**INFORMATION SHOWN**
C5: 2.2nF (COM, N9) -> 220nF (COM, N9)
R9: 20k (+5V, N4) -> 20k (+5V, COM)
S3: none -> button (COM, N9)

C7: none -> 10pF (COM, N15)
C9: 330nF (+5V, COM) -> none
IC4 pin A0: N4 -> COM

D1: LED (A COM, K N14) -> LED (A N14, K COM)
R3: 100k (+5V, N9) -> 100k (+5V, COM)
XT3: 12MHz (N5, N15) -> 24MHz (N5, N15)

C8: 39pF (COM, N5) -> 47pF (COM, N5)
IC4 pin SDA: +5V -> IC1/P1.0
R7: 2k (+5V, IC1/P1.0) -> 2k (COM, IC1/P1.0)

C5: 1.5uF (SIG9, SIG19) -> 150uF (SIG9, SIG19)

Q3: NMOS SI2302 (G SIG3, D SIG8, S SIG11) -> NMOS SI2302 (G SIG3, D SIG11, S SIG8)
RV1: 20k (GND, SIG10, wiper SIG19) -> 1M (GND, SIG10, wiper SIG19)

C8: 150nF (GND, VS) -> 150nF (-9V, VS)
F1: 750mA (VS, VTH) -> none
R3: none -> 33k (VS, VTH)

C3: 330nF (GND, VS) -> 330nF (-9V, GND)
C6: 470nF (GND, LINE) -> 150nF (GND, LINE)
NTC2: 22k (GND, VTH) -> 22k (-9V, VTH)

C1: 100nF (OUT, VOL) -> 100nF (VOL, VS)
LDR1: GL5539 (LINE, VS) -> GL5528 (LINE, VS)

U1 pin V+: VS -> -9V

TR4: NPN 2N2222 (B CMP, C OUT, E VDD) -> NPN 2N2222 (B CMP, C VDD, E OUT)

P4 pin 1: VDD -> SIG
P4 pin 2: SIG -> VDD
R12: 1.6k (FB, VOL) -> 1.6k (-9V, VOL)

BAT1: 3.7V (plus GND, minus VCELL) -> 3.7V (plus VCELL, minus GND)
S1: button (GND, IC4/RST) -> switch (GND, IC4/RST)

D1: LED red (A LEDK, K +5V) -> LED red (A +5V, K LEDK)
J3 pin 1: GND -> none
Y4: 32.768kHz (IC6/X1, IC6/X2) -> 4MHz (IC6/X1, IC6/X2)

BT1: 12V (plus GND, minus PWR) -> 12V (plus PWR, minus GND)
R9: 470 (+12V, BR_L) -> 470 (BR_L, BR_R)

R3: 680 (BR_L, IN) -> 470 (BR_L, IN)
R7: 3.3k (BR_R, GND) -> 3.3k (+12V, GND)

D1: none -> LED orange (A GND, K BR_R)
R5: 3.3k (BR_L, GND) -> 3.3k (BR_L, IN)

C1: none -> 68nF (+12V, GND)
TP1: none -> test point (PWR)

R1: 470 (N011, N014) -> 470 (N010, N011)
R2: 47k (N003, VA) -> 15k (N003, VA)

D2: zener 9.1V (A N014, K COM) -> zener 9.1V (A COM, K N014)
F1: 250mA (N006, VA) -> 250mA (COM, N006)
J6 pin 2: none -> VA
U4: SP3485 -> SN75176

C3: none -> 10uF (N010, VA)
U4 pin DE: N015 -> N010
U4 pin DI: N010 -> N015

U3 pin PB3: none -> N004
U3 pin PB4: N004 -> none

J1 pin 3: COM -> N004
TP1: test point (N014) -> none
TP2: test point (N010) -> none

**ACTIVITY**
Each line of the material should be repeated exactly as it reads.

**SOLUTION TO THE EXERCISE**
C5: 2.2nF (COM, N9) -> 220nF (COM, N9)
R9: 20k (+5V, N4) -> 20k (+5V, COM)
S3: none -> button (COM, N9)

C7: none -> 10pF (COM, N15)
C9: 330nF (+5V, COM) -> none
IC4 pin A0: N4 -> COM

D1: LED (A COM, K N14) -> LED (A N14, K COM)
R3: 100k (+5V, N9) -> 100k (+5V, COM)
XT3: 12MHz (N5, N15) -> 24MHz (N5, N15)

C8: 39pF (COM, N5) -> 47pF (COM, N5)
IC4 pin SDA: +5V -> IC1/P1.0
R7: 2k (+5V, IC1/P1.0) -> 2k (COM, IC1/P1.0)

C5: 1.5uF (SIG9, SIG19) -> 150uF (SIG9, SIG19)

Q3: NMOS SI2302 (G SIG3, D SIG8, S SIG11) -> NMOS SI2302 (G SIG3, D SIG11, S SIG8)
RV1: 20k (GND, SIG10, wiper SIG19) -> 1M (GND, SIG10, wiper SIG19)

C8: 150nF (GND, VS) -> 150nF (-9V, VS)
F1: 750mA (VS, VTH) -> none
R3: none -> 33k (VS, VTH)

C3: 330nF (GND, VS) -> 330nF (-9V, GND)
C6: 470nF (GND, LINE) -> 150nF (GND, LINE)
NTC2: 22k (GND, VTH) -> 22k (-9V, VTH)

C1: 100nF (OUT, VOL) -> 100nF (VOL, VS)
LDR1: GL5539 (LINE, VS) -> GL5528 (LINE, VS)

U1 pin V+: VS -> -9V

TR4: NPN 2N2222 (B CMP, C OUT, E VDD) -> NPN 2N2222 (B CMP, C VDD, E OUT)

P4 pin 1: VDD -> SIG
P4 pin 2: SIG -> VDD
R12: 1.6k (FB, VOL) -> 1.6k (-9V, VOL)

BAT1: 3.7V (plus GND, minus VCELL) -> 3.7V (plus VCELL, minus GND)
S1: button (GND, IC4/RST) -> switch (GND, IC4/RST)

D1: LED red (A LEDK, K +5V) -> LED red (A +5V, K LEDK)
J3 pin 1: GND -> none
Y4: 32.768kHz (IC6/X1, IC6/X2) -> 4MHz (IC6/X1, IC6/X2)

BT1: 12V (plus GND, minus PWR) -> 12V (plus PWR, minus GND)
R9: 470 (+12V, BR_L) -> 470 (BR_L, BR_R)

R3: 680 (BR_L, IN) -> 470 (BR_L, IN)
R7: 3.3k (BR_R, GND) -> 3.3k (+12V, GND)

D1: none -> LED orange (A GND, K BR_R)
R5: 3.3k (BR_L, GND) -> 3.3k (BR_L, IN)

C1: none -> 68nF (+12V, GND)
TP1: none -> test point (PWR)

R1: 470 (N011, N014) -> 470 (N010, N011)
R2: 47k (N003, VA) -> 15k (N003, VA)

D2: zener 9.1V (A N014, K COM) -> zener 9.1V (A COM, K N014)
F1: 250mA (N006, VA) -> 250mA (COM, N006)
J6 pin 2: none -> VA
U4: SP3485 -> SN75176

C3: none -> 10uF (N010, VA)
U4 pin DE: N015 -> N010
U4 pin DI: N010 -> N015

U3 pin PB3: none -> N004
U3 pin PB4: N004 -> none

J1 pin 3: COM -> N004
TP1: test point (N014) -> none
TP2: test point (N010) -> none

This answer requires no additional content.